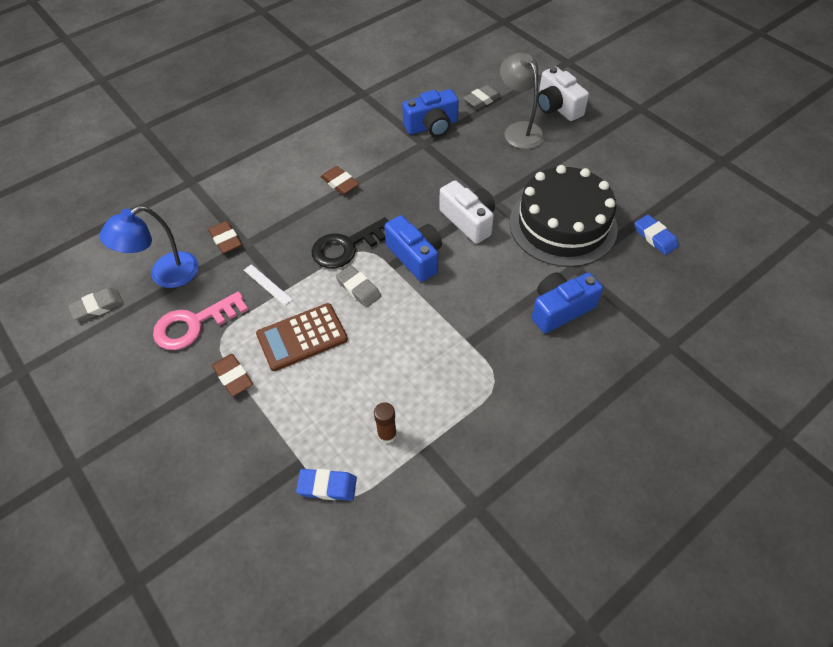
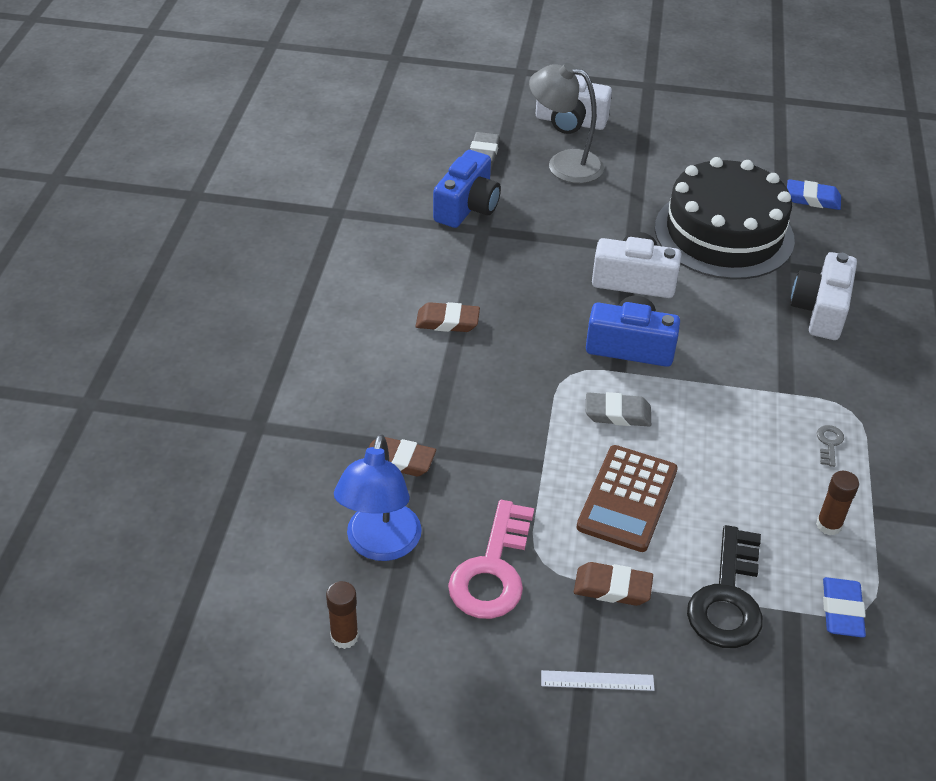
camera: 45 degrees left, 10 degrees down
(97, 306) = (344, 637): grey eraser -> brown glue stick
(267, 284) = (516, 474): white ruler -> white ruler (597, 680)
(327, 486) = (842, 611): blue eraser -> blue eraser turned 45 degrees counterclockwise
(347, 247) = (548, 381): black key -> black key (728, 598)
(453, 390) = (829, 443): none -> grey key
(560, 309) = (820, 311): blue camera -> white camera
-------------------------
**YOUR OBJECTIVE**: Pull each line containing the word "eraser" out of the data above.

**ANSWER TO THIS TASK**:
(97, 306) = (344, 637): grey eraser -> brown glue stick
(327, 486) = (842, 611): blue eraser -> blue eraser turned 45 degrees counterclockwise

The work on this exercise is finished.